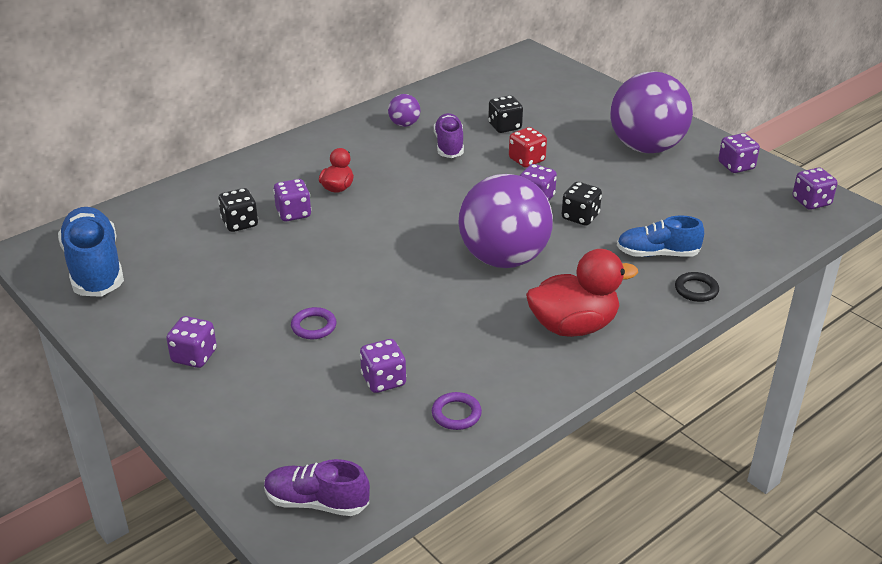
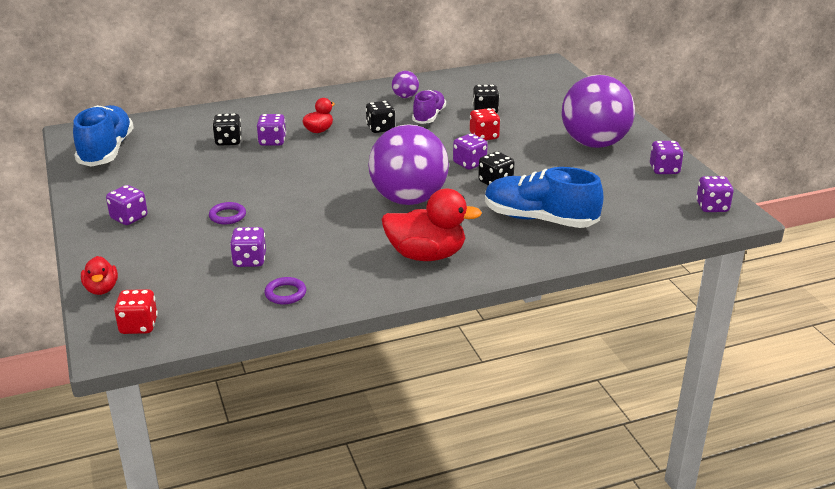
camera: 20 degrees right, 5 degrees down
purple shoe [264,459,370,516] -> red dice [114,289,158,334]
blue shoe [617,215,704,257] -> blue shoe [485,167,603,228], size x1.60
black ring [675,272,719,302] -> none
none -> red duck [81,256,118,295]
none -> black dice [366,101,395,133]

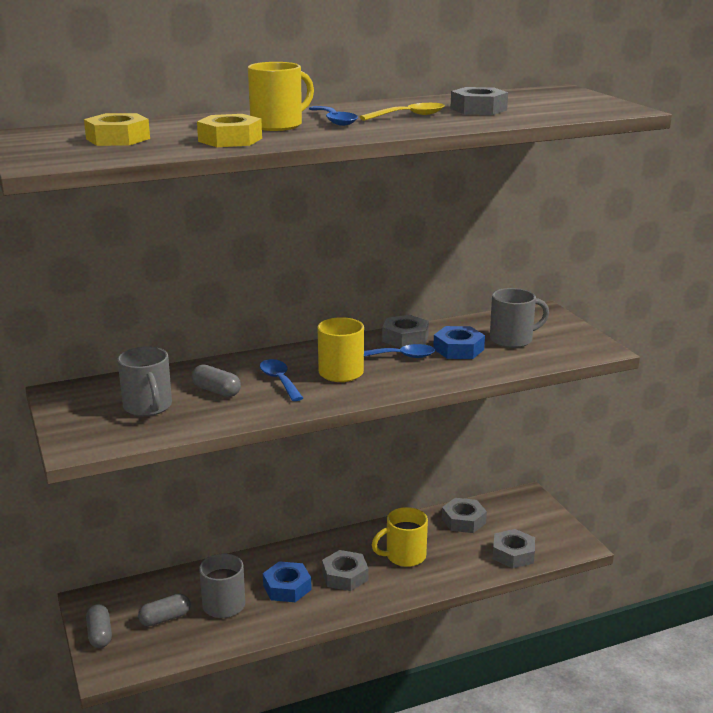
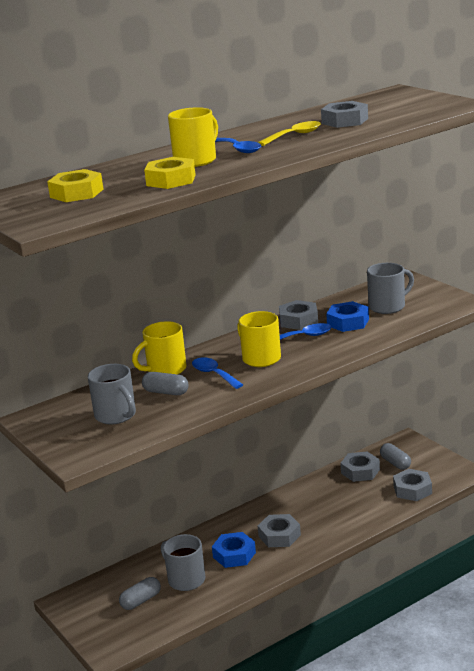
camera: 10 degrees left, 0 degrees up
grey capsule [86,604,112,648] -> grey capsule moved to [380,443,411,470]
yellow mug [372,507,428,567] -> yellow mug moved to [132,321,186,374]

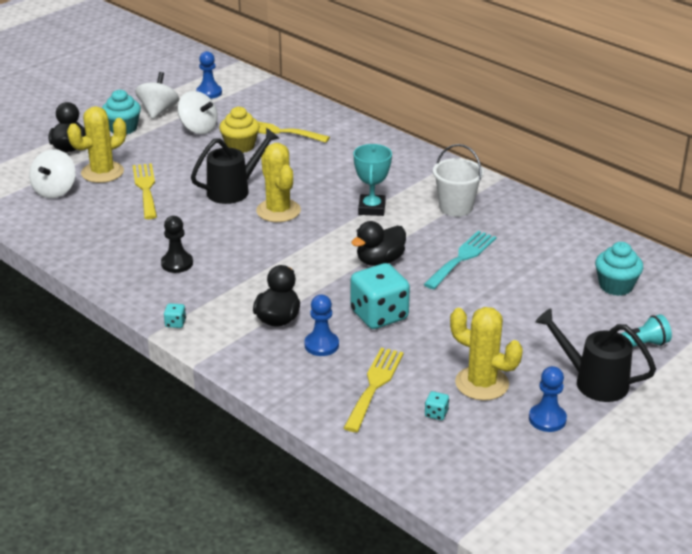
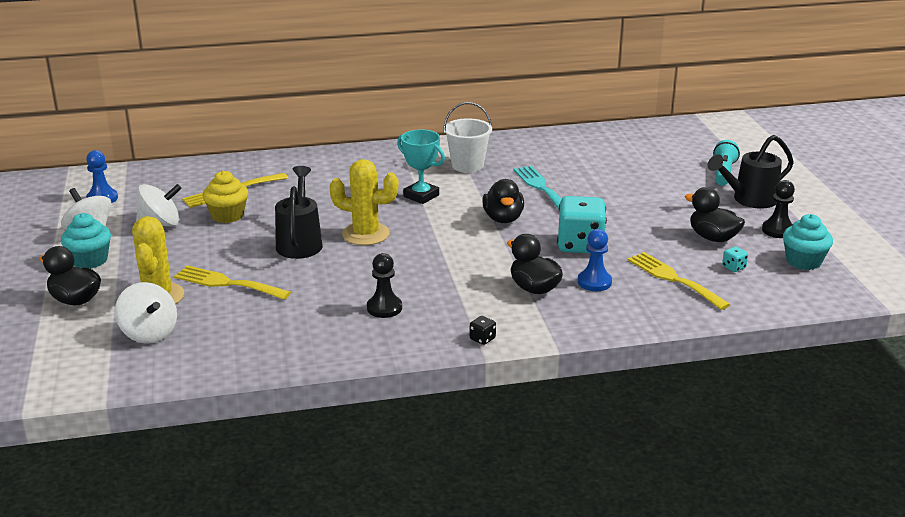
camera: 55 degrees left, 5 degrees down
turquoise dice [164,303,186,328] -> black dice [470,316,496,345]
yellow cactus [450,307,523,401] -> black duck [685,187,745,242]
blue pawn [529,366,567,432] -> black pawn [762,180,795,238]
turquoise cupcake [595,242,643,296] -> turquoise cupcake moved to [783,214,833,270]

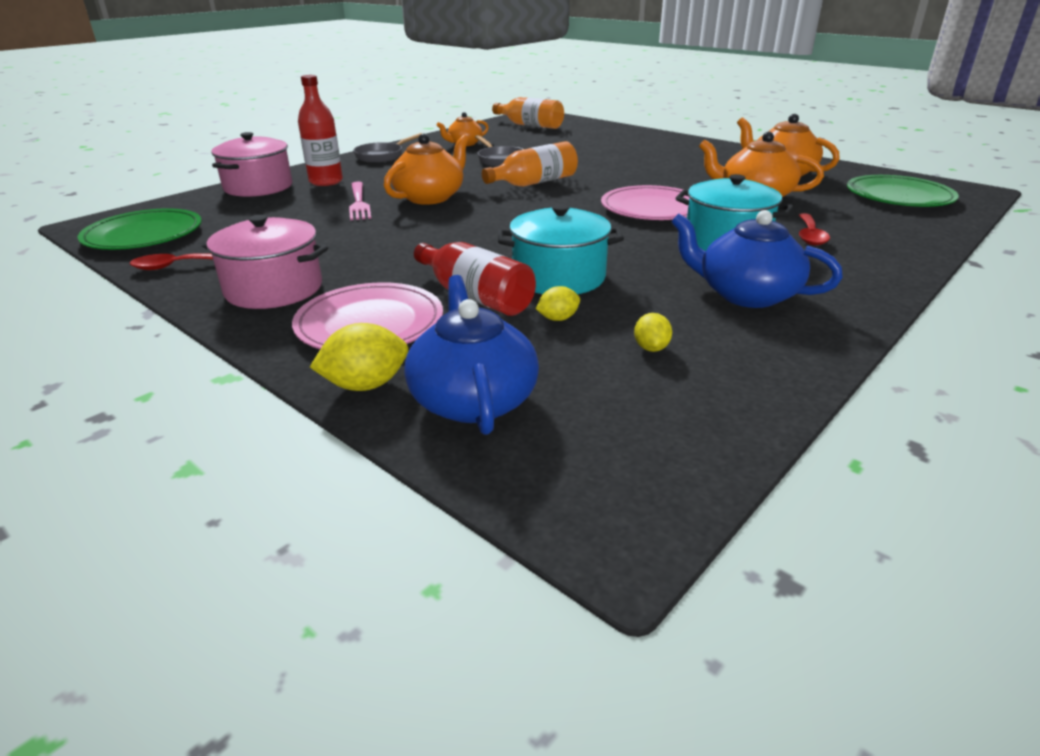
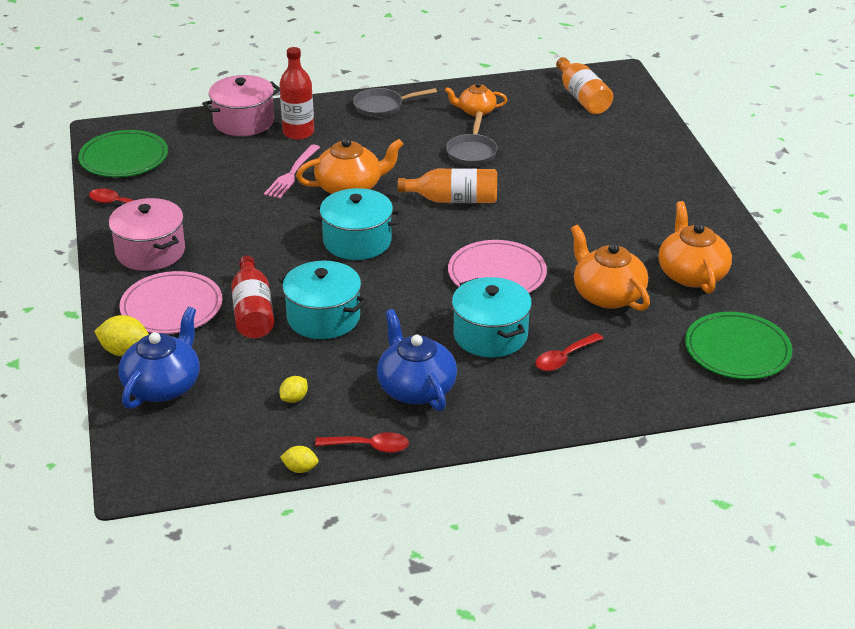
camera: 35 degrees right, 5 degrees up
yellow lemon [536,286,580,321] -> yellow lemon moved to [280,446,319,473]
none -> turquoise pot [311,188,402,260]
none -> red spoon [315,432,409,453]

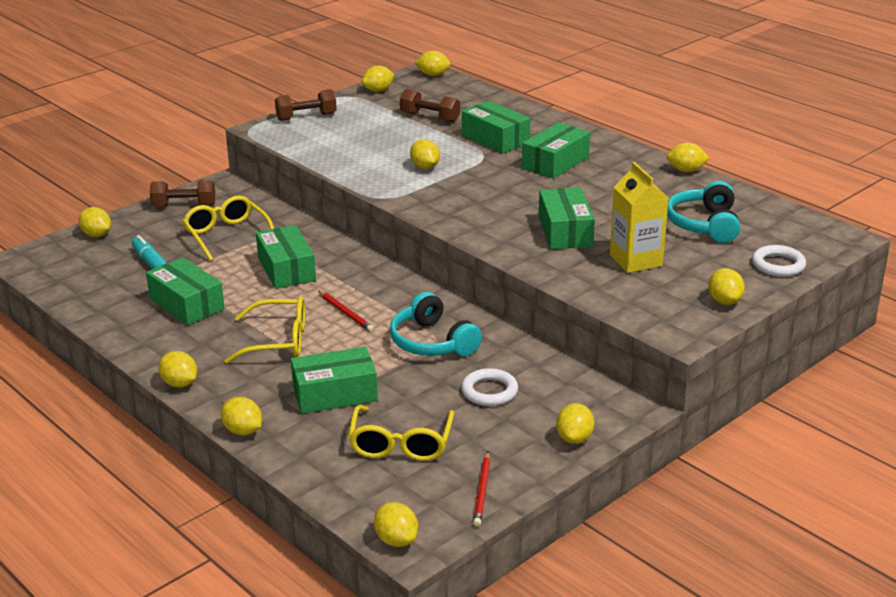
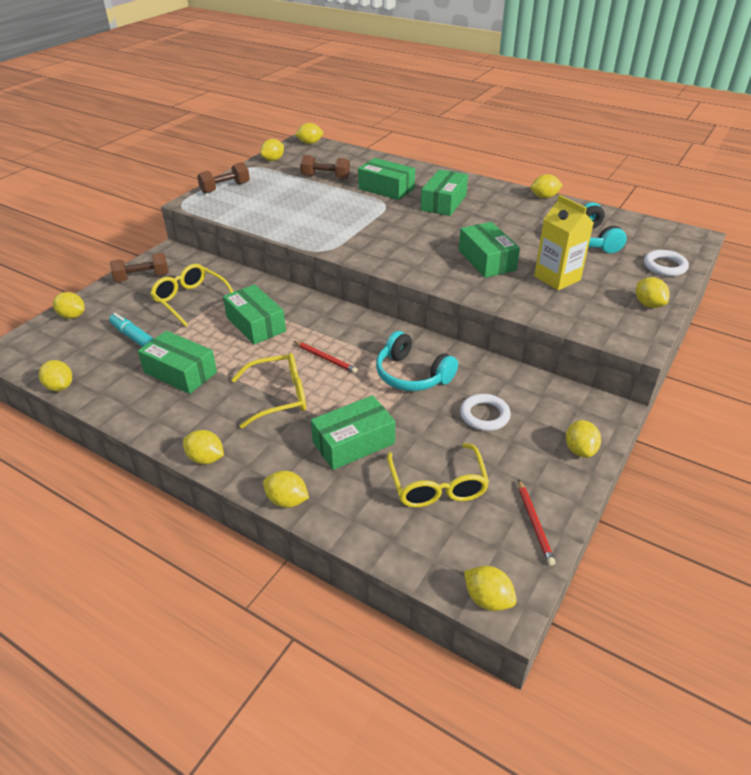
camera: 15 degrees left, 10 degrees up
yellow lemon [410,139,440,169] -> yellow lemon moved to [39,360,72,392]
----
Your objective:
Each entry above should come back word for word, and no picture should come with it.

Output for this exercise:
camera: 20 degrees right, 5 degrees down
purple shoe [264,459,370,516] -> red dice [114,289,158,334]
blue shoe [617,215,704,257] -> blue shoe [485,167,603,228], size x1.60
black ring [675,272,719,302] -> none
none -> red duck [81,256,118,295]
none -> black dice [366,101,395,133]

camera: 10 degrees left, 0 degrees up
grey capsule [86,604,112,648] -> grey capsule moved to [380,443,411,470]
yellow mug [372,507,428,567] -> yellow mug moved to [132,321,186,374]

camera: 55 degrees left, 5 degrees down
turquoise dice [164,303,186,328] -> black dice [470,316,496,345]
yellow cactus [450,307,523,401] -> black duck [685,187,745,242]
blue pawn [529,366,567,432] -> black pawn [762,180,795,238]
turquoise cupcake [595,242,643,296] -> turquoise cupcake moved to [783,214,833,270]

camera: 35 degrees right, 5 degrees up
yellow lemon [536,286,580,321] -> yellow lemon moved to [280,446,319,473]
none -> turquoise pot [311,188,402,260]
none -> red spoon [315,432,409,453]

camera: 15 degrees left, 10 degrees up
yellow lemon [410,139,440,169] -> yellow lemon moved to [39,360,72,392]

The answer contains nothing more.